- **Collection entries**
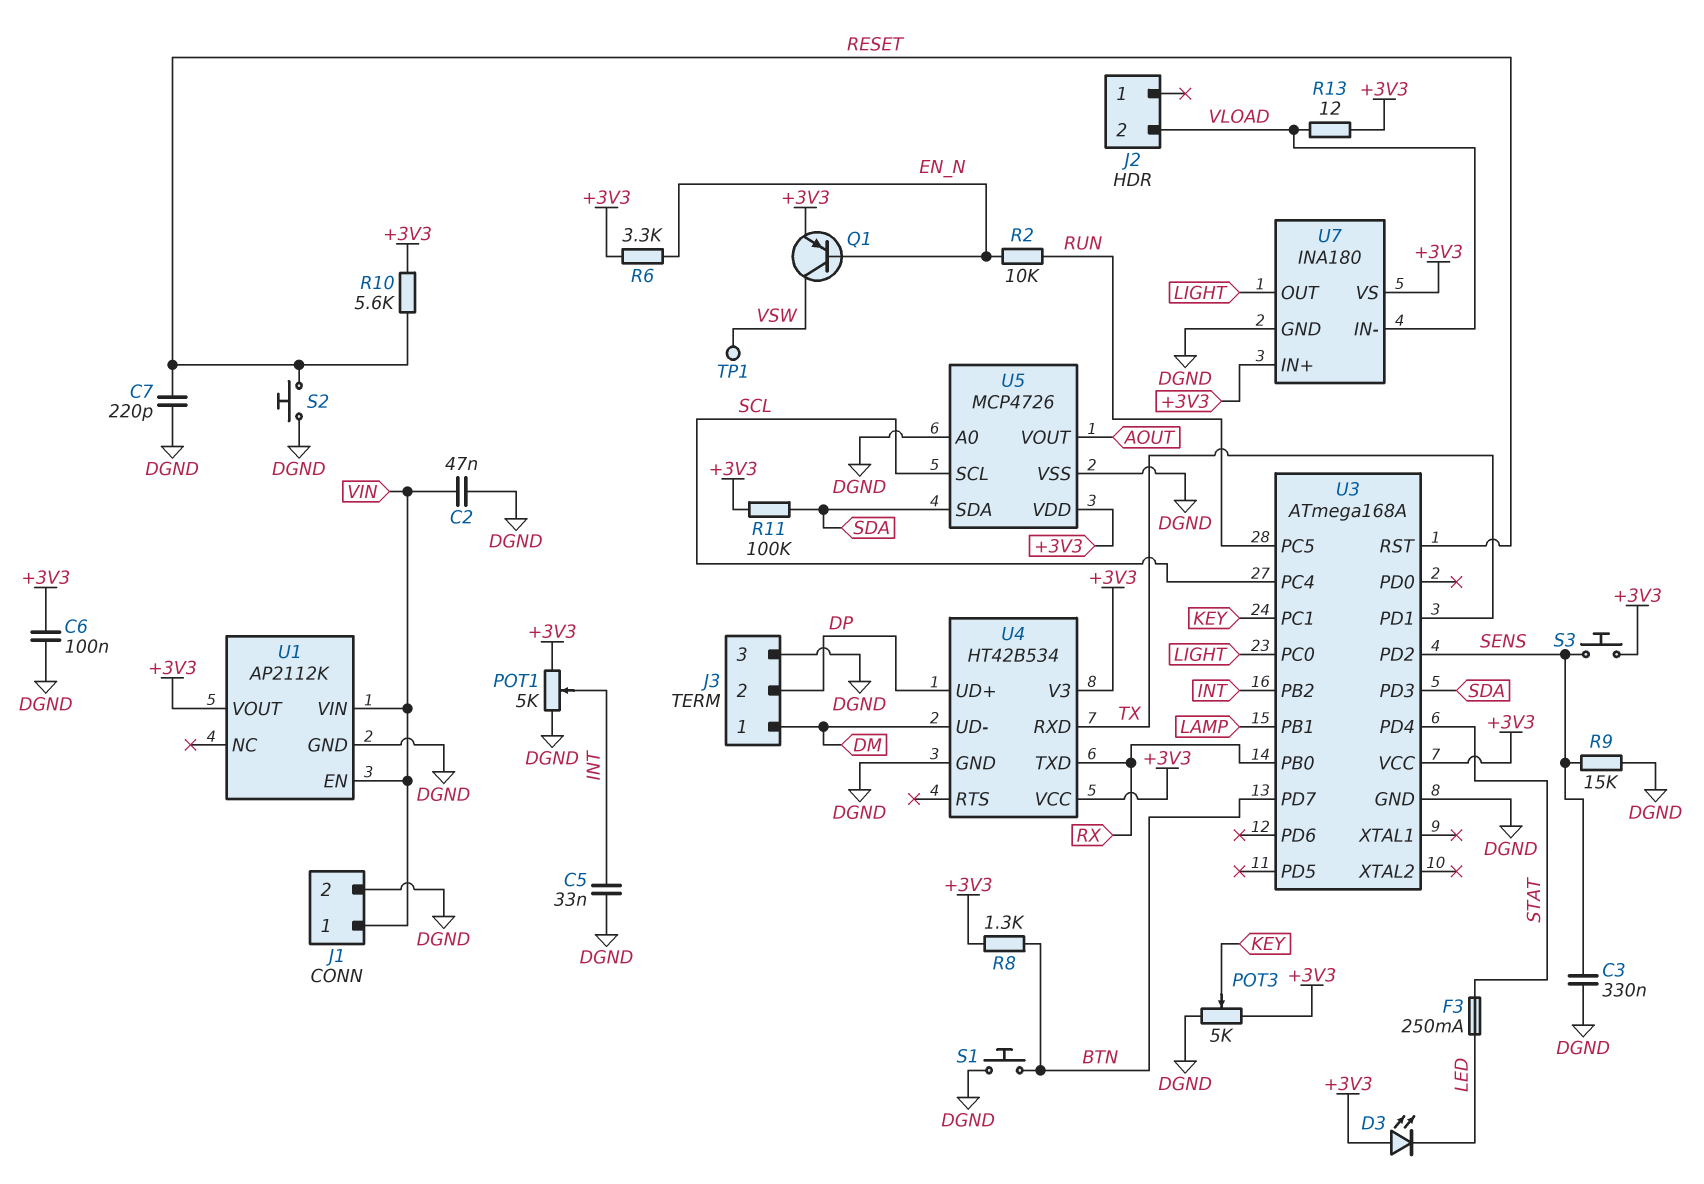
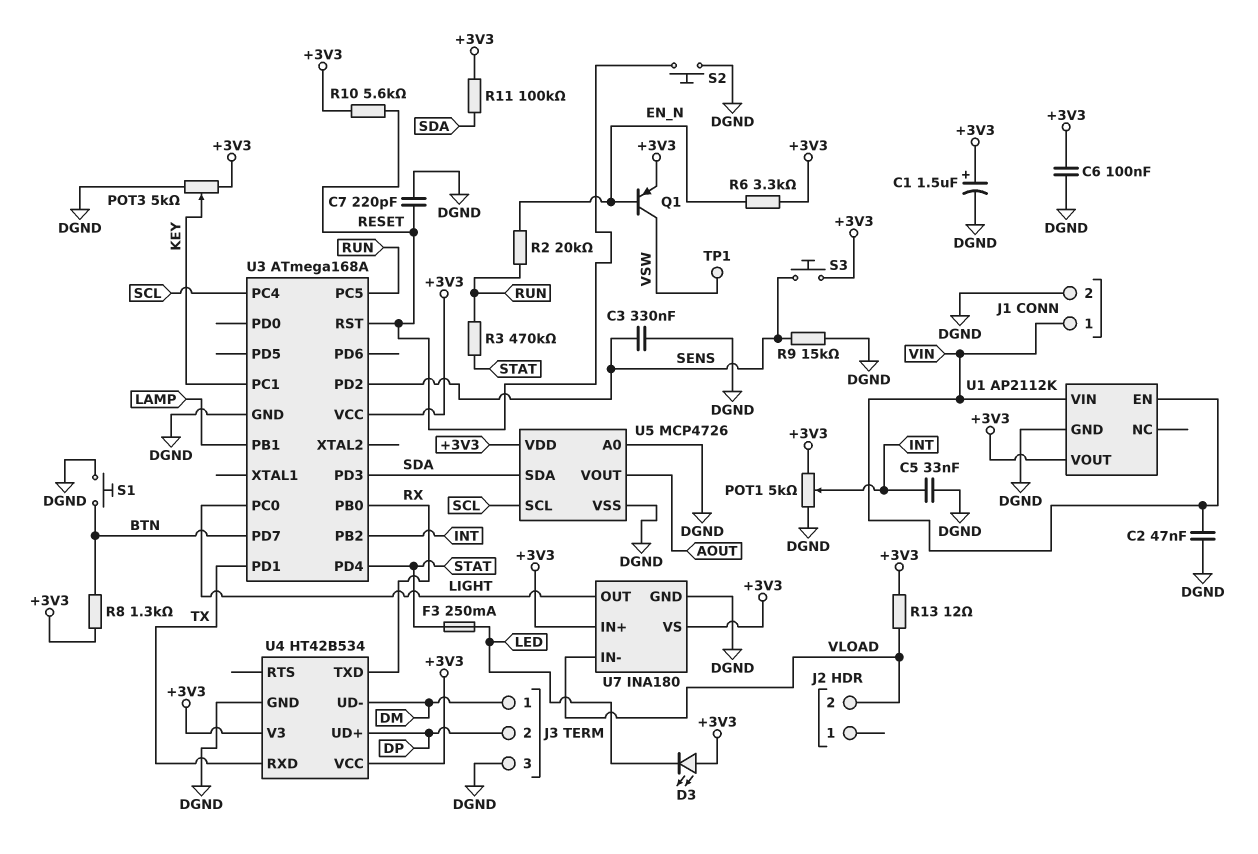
C1: none -> 1.5uF (plus +3V3, minus DGND)
R2: 10k (EN_N, RUN) -> 20k (EN_N, RUN)
R3: none -> 470k (RUN, STAT)

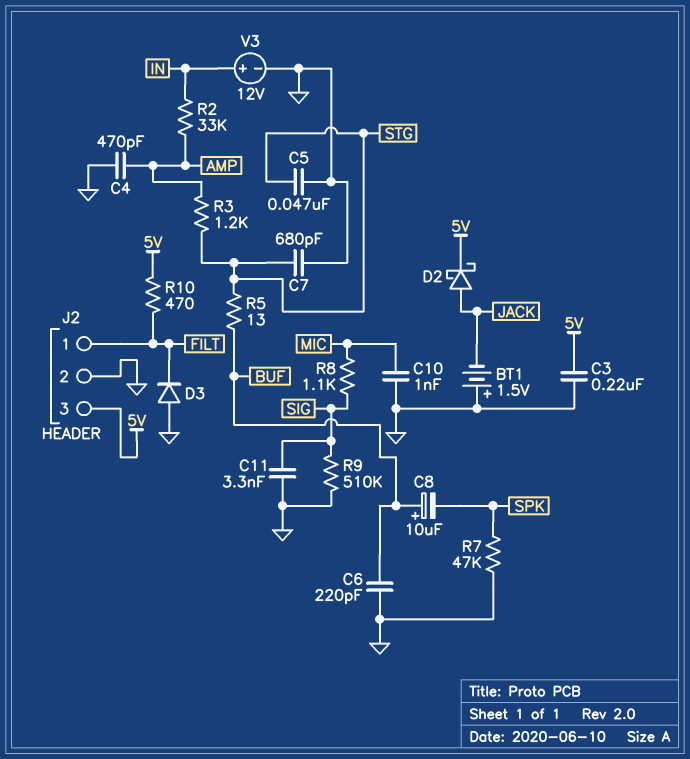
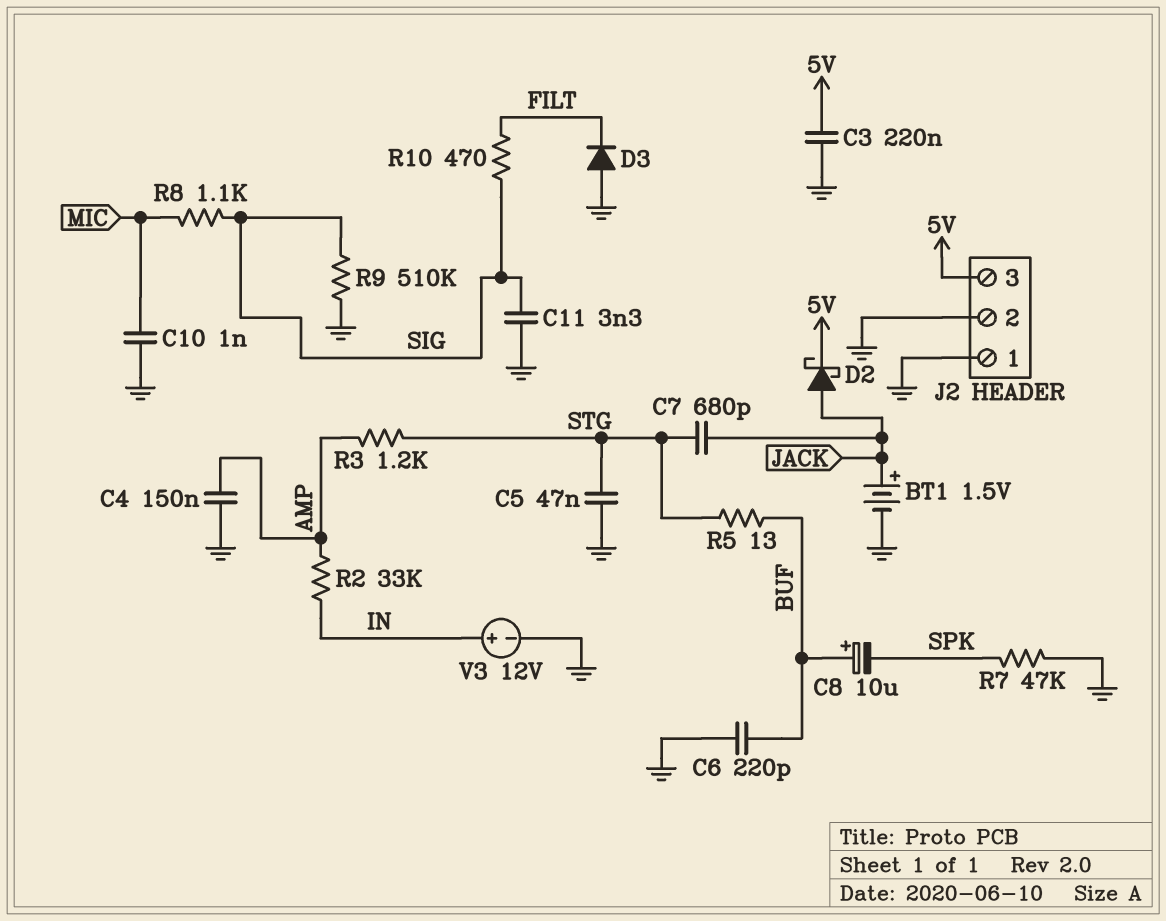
BT1: 1.5V (plus GND, minus JACK) -> 1.5V (plus JACK, minus GND)
C4: 470pF (AMP, GND) -> 150nF (AMP, GND)
C7: 680pF (GND, STG) -> 680pF (JACK, STG)
J2 pin 1: FILT -> GND
R10: 470 (5V, FILT) -> 470 (FILT, SIG)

- **Task to carry out**
Say how many lines of the entries hold the string "minus". Nothing but the number should be given.

- **Answer below**
2